*WHAT IS BEING ASKED*
Echo the records verbatim, beginning at the line that contains "Find the pixel" and continuing through the end of the records. Omit the pictures from your output.

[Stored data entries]
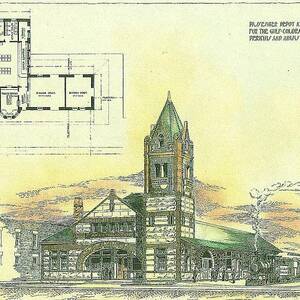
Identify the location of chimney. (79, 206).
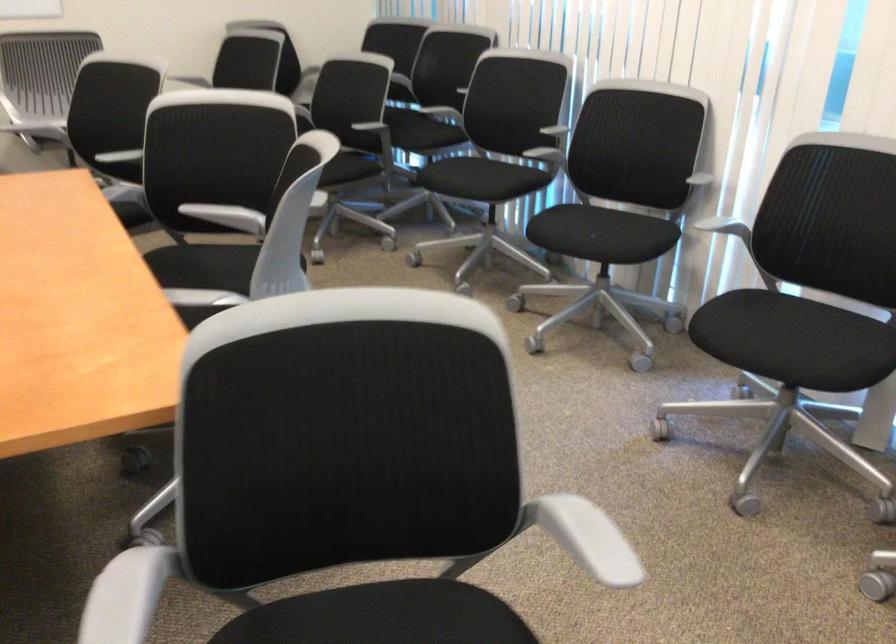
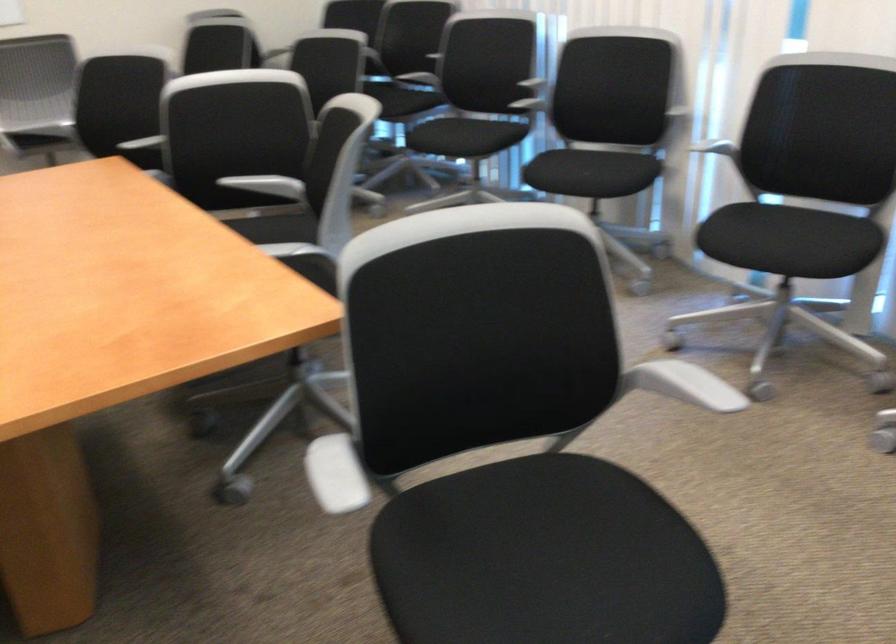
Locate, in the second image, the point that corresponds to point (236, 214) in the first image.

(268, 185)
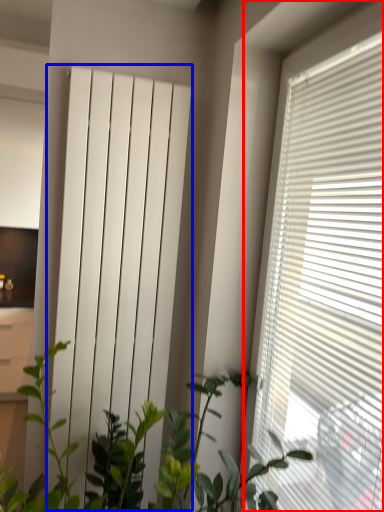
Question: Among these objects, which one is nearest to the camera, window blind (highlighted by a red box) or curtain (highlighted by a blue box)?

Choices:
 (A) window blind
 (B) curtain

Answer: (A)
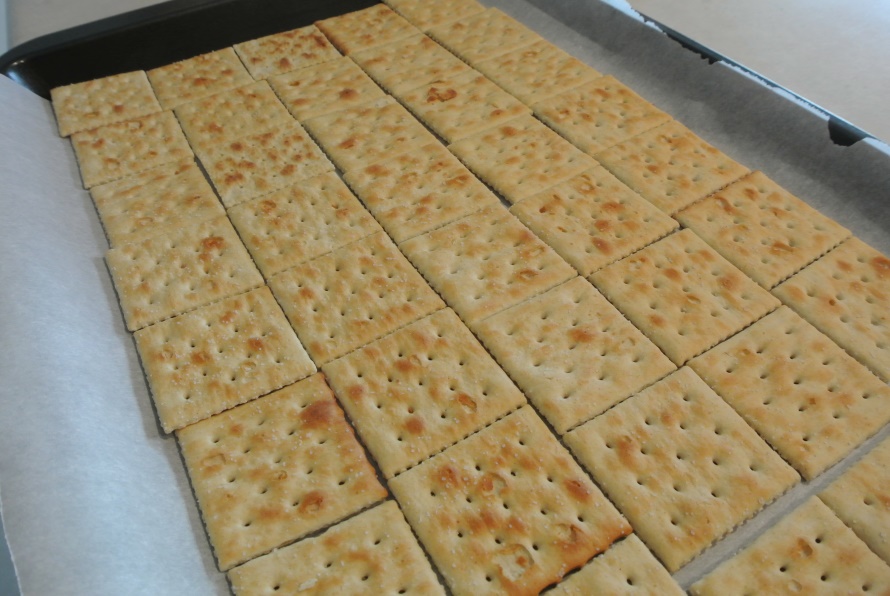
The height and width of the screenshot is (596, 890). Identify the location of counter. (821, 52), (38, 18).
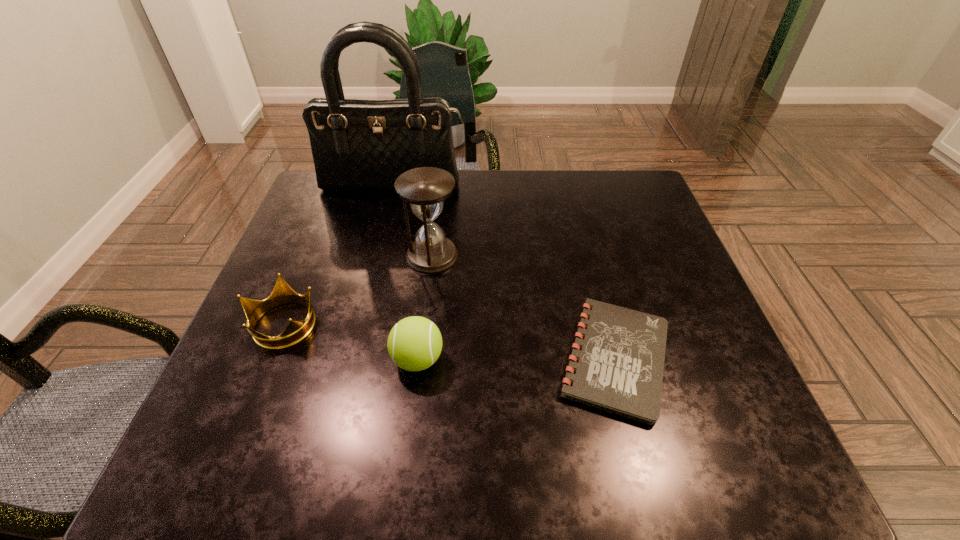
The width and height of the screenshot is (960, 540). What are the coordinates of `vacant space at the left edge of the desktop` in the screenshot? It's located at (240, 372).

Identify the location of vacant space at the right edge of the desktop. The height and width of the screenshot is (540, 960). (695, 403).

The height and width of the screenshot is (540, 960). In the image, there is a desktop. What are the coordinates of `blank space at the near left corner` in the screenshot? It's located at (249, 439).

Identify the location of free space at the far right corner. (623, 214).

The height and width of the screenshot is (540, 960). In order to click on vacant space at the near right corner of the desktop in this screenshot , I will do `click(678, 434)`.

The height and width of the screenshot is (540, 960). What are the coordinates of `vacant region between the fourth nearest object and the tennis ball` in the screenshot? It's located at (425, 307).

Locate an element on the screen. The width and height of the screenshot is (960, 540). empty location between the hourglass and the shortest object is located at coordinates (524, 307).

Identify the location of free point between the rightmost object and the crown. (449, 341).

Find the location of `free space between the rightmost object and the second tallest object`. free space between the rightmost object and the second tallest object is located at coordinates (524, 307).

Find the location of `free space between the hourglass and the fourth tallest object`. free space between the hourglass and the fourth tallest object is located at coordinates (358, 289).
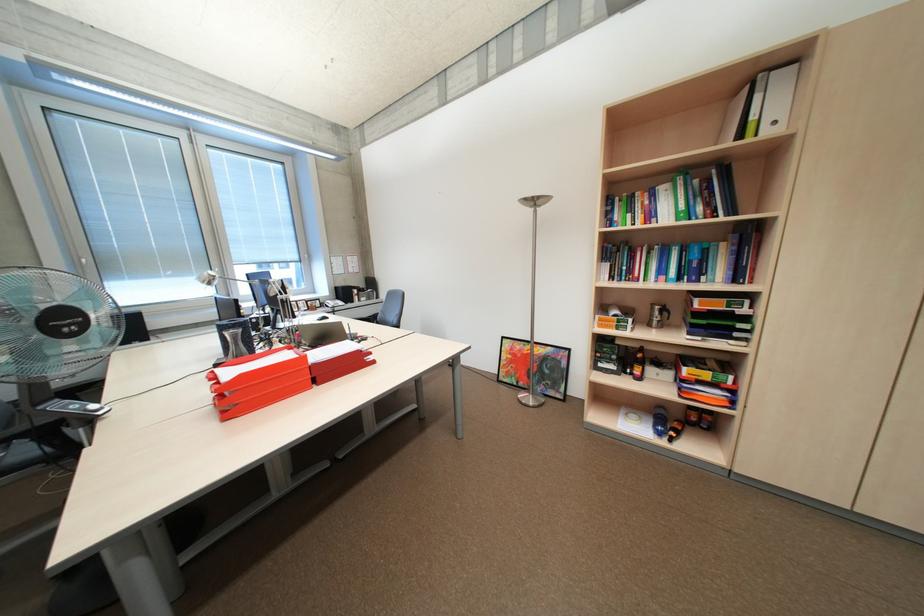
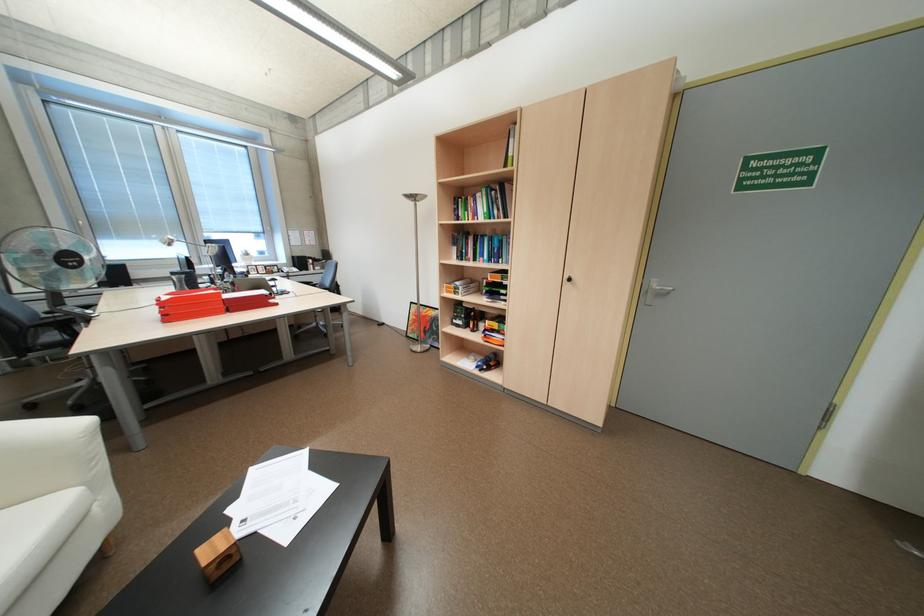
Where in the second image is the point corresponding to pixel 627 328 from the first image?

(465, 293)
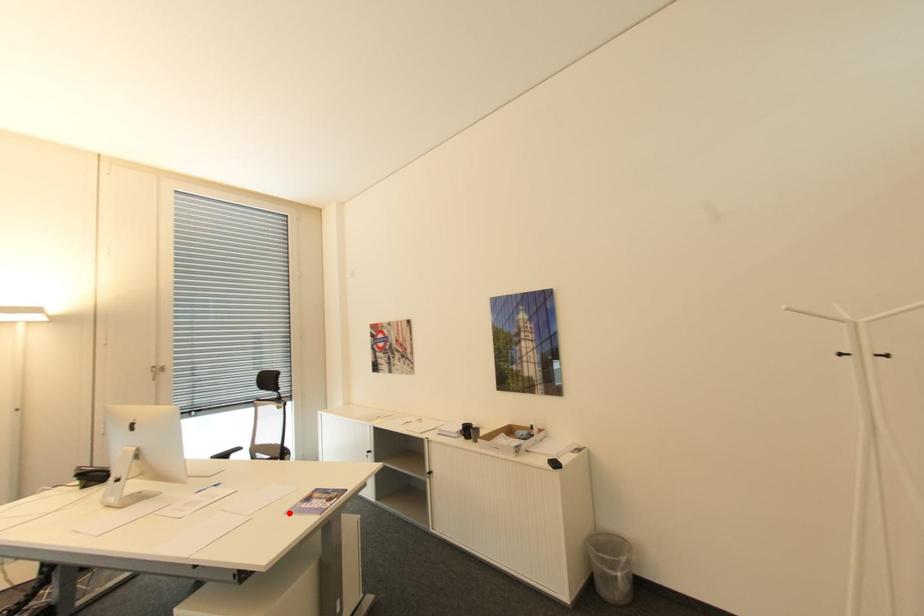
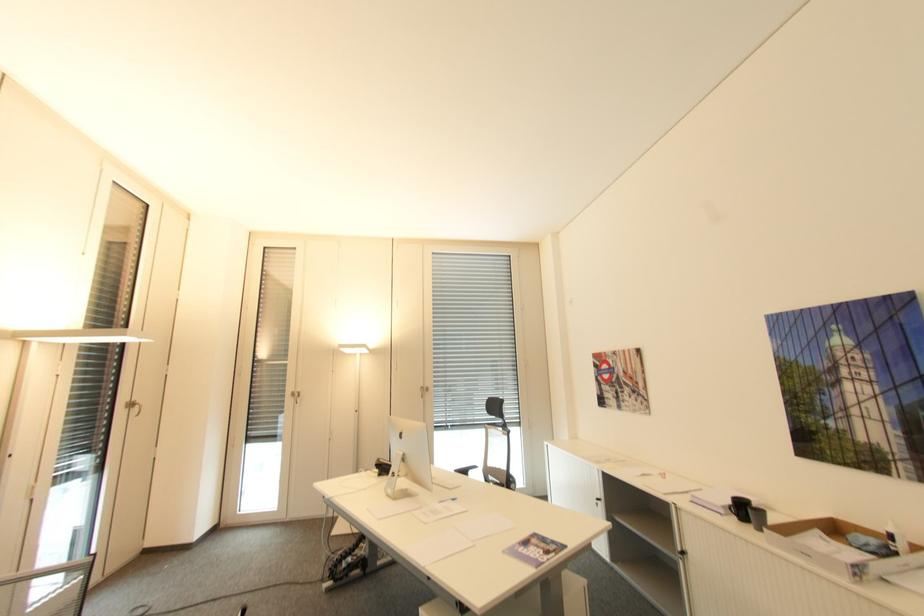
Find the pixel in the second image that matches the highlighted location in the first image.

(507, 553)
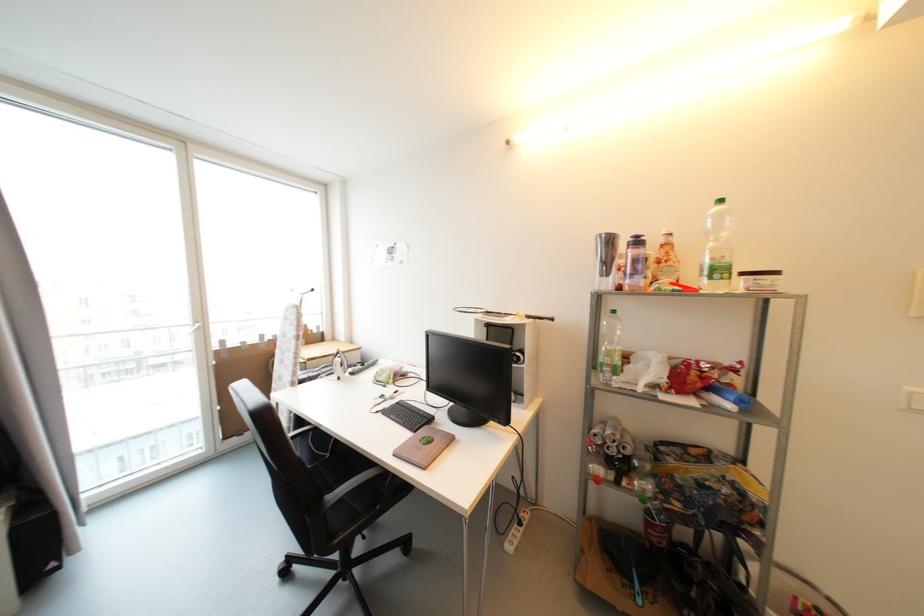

*RESPONSE AREA*
Find the pixel in the second image that matches the highlighted location in the first image.

(507, 553)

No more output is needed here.